* Work to complete *
In the entries that follow, how many lines include "purple"? Give the number and nothing else.

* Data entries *

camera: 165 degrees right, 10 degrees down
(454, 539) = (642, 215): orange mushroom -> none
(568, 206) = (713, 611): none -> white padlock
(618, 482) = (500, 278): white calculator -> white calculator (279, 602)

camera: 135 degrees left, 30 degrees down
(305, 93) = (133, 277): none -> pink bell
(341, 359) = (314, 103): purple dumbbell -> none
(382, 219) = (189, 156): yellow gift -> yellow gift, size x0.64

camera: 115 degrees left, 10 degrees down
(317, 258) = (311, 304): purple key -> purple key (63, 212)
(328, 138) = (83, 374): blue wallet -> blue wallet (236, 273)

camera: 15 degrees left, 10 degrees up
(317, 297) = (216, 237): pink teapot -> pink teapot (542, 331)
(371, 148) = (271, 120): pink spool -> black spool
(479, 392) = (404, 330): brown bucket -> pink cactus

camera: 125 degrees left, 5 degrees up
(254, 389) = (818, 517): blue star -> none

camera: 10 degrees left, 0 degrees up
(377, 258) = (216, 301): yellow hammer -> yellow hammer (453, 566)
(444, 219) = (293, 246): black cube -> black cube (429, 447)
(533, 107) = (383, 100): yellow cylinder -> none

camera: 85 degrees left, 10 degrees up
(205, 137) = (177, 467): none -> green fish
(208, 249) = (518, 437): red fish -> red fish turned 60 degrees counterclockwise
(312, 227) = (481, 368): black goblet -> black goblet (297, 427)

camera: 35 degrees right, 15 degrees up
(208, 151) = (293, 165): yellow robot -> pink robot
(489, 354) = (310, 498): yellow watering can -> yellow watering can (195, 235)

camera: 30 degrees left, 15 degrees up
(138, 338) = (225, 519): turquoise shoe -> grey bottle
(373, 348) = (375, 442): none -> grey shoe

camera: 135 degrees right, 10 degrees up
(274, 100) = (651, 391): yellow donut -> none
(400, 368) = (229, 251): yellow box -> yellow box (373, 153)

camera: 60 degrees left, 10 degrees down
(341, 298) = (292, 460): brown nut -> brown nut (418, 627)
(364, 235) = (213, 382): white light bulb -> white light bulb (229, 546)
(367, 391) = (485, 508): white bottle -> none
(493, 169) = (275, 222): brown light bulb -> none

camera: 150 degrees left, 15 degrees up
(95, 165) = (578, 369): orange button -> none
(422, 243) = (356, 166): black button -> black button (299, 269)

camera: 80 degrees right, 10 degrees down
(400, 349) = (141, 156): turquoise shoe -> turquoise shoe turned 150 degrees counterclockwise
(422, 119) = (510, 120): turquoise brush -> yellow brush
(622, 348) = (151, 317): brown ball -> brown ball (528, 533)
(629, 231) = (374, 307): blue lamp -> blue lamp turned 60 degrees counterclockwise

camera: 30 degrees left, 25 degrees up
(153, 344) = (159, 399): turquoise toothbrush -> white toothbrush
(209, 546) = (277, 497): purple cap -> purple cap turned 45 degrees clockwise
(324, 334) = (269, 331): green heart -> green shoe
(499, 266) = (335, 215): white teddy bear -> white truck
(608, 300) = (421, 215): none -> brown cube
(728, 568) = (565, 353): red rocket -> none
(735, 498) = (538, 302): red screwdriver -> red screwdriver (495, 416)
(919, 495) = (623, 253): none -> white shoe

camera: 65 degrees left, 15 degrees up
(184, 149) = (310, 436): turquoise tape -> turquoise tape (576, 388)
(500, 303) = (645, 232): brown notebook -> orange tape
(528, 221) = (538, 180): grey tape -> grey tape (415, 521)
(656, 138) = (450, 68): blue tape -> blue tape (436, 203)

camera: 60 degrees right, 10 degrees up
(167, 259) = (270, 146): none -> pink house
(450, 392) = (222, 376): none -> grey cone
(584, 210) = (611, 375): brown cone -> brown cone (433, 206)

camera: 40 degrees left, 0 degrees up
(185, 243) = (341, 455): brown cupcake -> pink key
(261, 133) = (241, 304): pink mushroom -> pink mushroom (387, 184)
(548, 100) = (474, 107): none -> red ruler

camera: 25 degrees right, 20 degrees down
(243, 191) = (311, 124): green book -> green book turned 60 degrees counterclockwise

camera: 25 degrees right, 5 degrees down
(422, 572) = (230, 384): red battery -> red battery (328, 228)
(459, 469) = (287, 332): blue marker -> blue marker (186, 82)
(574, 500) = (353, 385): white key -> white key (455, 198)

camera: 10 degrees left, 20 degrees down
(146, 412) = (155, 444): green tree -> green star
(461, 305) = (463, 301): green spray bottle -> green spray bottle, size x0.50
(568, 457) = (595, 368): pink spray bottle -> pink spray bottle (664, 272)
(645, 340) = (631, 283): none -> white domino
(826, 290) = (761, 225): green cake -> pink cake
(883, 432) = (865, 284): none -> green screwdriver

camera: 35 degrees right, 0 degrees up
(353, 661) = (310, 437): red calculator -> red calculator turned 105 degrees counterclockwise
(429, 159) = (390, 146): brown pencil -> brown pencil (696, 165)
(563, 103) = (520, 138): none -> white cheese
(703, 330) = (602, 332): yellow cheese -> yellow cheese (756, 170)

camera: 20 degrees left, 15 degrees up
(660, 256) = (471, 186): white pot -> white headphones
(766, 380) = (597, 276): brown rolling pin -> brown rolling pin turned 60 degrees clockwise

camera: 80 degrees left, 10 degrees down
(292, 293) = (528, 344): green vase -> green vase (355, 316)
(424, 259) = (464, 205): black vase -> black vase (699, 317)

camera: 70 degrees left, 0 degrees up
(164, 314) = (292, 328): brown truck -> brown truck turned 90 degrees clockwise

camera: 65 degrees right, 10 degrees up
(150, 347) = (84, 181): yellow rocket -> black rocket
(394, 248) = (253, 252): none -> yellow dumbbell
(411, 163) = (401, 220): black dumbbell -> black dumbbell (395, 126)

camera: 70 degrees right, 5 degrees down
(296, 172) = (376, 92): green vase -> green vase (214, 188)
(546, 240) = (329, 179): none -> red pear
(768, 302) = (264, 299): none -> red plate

* Response for this exercise *
3